-- Dataset records follows --

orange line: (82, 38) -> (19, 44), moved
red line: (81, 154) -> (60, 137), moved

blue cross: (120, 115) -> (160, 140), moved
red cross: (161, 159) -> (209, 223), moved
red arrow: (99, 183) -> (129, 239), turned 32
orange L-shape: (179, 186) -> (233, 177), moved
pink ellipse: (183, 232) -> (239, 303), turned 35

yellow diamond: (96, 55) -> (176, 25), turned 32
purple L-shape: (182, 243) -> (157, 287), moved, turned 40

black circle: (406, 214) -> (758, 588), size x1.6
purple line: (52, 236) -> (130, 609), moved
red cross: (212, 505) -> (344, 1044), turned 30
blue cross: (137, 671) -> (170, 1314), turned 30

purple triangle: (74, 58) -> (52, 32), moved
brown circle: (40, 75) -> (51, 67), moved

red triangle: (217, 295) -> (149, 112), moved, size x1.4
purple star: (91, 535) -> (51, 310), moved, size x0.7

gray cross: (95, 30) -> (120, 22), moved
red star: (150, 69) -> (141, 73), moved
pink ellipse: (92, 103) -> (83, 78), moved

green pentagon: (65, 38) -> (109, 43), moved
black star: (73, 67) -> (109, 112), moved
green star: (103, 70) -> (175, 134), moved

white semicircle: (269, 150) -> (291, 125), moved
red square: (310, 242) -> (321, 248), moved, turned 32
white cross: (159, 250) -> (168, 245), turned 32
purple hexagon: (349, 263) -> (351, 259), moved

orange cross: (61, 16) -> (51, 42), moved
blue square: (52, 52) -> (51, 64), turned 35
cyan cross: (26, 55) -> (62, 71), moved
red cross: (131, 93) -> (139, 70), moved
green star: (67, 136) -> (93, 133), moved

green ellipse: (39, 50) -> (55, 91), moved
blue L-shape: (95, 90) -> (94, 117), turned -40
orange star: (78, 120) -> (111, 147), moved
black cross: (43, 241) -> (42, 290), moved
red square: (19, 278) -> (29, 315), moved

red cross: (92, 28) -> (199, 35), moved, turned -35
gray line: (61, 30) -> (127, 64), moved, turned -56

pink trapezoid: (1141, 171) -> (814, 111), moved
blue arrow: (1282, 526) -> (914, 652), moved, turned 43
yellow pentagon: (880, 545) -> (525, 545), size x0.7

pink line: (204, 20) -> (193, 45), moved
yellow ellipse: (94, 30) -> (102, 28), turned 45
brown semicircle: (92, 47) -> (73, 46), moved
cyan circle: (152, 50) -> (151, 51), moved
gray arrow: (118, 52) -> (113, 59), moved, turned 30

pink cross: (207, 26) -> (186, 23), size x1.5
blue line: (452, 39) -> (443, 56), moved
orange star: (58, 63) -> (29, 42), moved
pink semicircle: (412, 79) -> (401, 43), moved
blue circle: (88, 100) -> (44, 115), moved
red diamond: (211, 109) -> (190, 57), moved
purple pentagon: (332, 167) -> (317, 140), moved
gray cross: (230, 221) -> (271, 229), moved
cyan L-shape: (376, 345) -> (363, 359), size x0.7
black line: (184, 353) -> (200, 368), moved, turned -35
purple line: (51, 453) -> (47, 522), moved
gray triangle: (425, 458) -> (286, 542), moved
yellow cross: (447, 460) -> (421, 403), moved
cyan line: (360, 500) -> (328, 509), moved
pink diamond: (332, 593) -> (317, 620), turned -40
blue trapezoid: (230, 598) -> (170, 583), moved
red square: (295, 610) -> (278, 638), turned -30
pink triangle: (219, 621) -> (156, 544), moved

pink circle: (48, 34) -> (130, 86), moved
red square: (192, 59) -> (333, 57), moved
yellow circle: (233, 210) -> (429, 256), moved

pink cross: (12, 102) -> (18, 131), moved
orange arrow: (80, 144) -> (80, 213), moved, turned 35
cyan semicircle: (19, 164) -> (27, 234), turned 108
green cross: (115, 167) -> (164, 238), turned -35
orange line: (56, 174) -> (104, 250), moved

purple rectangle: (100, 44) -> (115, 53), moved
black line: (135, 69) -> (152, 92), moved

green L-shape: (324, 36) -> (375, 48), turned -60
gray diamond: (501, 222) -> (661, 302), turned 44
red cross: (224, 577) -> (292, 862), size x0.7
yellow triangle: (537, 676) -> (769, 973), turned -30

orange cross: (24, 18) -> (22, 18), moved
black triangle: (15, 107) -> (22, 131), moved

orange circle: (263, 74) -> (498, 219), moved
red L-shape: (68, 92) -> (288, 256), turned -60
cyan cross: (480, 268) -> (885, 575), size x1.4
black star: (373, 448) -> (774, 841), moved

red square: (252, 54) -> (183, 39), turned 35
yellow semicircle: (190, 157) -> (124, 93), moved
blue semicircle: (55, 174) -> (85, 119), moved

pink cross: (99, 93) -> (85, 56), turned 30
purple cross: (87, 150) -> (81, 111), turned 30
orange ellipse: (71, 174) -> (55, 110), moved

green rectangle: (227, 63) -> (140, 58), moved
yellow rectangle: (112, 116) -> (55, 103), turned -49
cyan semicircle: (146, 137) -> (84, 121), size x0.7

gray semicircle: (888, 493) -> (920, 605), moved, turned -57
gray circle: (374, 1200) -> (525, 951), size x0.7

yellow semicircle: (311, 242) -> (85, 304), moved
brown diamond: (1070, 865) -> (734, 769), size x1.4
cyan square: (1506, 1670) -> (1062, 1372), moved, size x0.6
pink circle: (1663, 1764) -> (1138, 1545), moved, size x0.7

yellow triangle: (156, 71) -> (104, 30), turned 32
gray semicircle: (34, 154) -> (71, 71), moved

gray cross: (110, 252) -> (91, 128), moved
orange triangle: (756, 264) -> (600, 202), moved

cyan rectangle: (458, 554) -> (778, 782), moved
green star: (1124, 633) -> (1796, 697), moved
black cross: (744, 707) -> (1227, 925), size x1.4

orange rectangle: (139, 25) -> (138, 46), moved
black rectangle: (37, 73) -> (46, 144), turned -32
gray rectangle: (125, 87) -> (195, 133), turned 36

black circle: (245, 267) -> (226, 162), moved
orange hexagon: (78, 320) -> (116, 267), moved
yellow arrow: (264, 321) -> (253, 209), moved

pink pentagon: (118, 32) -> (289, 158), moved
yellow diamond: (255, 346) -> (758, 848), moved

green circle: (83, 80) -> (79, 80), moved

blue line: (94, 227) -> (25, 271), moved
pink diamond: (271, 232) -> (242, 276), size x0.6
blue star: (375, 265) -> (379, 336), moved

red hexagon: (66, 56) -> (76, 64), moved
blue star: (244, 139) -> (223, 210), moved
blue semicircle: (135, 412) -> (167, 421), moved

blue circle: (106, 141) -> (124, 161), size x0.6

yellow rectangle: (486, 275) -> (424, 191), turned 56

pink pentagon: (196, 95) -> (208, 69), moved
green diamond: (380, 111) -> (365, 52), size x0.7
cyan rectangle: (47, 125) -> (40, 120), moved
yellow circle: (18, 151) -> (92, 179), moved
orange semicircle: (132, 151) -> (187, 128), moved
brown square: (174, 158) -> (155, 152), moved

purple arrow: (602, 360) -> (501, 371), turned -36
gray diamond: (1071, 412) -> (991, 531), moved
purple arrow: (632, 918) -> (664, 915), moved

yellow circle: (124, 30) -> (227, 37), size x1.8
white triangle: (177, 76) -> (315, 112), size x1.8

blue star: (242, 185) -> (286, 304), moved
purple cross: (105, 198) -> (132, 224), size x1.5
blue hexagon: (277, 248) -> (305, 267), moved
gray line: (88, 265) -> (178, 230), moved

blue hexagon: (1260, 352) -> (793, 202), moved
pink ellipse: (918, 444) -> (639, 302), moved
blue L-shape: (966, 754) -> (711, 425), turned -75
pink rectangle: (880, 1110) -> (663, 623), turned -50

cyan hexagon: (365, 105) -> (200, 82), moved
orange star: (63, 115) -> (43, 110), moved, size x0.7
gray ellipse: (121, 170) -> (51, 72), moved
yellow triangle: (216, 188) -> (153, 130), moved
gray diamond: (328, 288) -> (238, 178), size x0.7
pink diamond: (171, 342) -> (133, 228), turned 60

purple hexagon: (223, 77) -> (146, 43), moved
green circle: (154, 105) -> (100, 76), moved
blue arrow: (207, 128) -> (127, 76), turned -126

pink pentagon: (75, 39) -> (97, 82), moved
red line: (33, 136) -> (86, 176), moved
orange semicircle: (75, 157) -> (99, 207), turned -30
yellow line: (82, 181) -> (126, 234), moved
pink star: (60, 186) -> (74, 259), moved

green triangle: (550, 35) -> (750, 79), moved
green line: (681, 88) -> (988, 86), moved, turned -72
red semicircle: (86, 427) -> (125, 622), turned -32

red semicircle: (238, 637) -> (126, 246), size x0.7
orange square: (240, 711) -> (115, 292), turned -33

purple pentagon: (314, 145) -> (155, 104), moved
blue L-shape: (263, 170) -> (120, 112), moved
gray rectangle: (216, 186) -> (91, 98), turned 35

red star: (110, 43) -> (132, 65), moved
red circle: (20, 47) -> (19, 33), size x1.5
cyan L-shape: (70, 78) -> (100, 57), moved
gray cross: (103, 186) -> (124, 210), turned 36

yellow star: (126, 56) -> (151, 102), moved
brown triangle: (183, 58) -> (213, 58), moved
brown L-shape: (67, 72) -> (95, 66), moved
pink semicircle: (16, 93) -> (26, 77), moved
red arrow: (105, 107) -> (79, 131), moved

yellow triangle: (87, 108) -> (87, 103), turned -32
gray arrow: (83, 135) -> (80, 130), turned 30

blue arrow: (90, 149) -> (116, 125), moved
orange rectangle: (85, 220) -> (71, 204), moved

-- Dataset records concluded --

#### [Task to carry out]
Above are the entries. Quote exactly the lines from the one bearing "red arrow: (99, 183) -> (129, 239), turned 32" through the one bearing "yellow ellipse: (94, 30)".

#### [Output for this exercise]
red arrow: (99, 183) -> (129, 239), turned 32
orange L-shape: (179, 186) -> (233, 177), moved
pink ellipse: (183, 232) -> (239, 303), turned 35

yellow diamond: (96, 55) -> (176, 25), turned 32
purple L-shape: (182, 243) -> (157, 287), moved, turned 40

black circle: (406, 214) -> (758, 588), size x1.6
purple line: (52, 236) -> (130, 609), moved
red cross: (212, 505) -> (344, 1044), turned 30
blue cross: (137, 671) -> (170, 1314), turned 30

purple triangle: (74, 58) -> (52, 32), moved
brown circle: (40, 75) -> (51, 67), moved

red triangle: (217, 295) -> (149, 112), moved, size x1.4
purple star: (91, 535) -> (51, 310), moved, size x0.7

gray cross: (95, 30) -> (120, 22), moved
red star: (150, 69) -> (141, 73), moved
pink ellipse: (92, 103) -> (83, 78), moved

green pentagon: (65, 38) -> (109, 43), moved
black star: (73, 67) -> (109, 112), moved
green star: (103, 70) -> (175, 134), moved

white semicircle: (269, 150) -> (291, 125), moved
red square: (310, 242) -> (321, 248), moved, turned 32
white cross: (159, 250) -> (168, 245), turned 32
purple hexagon: (349, 263) -> (351, 259), moved

orange cross: (61, 16) -> (51, 42), moved
blue square: (52, 52) -> (51, 64), turned 35
cyan cross: (26, 55) -> (62, 71), moved
red cross: (131, 93) -> (139, 70), moved
green star: (67, 136) -> (93, 133), moved

green ellipse: (39, 50) -> (55, 91), moved
blue L-shape: (95, 90) -> (94, 117), turned -40
orange star: (78, 120) -> (111, 147), moved
black cross: (43, 241) -> (42, 290), moved
red square: (19, 278) -> (29, 315), moved

red cross: (92, 28) -> (199, 35), moved, turned -35
gray line: (61, 30) -> (127, 64), moved, turned -56

pink trapezoid: (1141, 171) -> (814, 111), moved
blue arrow: (1282, 526) -> (914, 652), moved, turned 43
yellow pentagon: (880, 545) -> (525, 545), size x0.7

pink line: (204, 20) -> (193, 45), moved
yellow ellipse: (94, 30) -> (102, 28), turned 45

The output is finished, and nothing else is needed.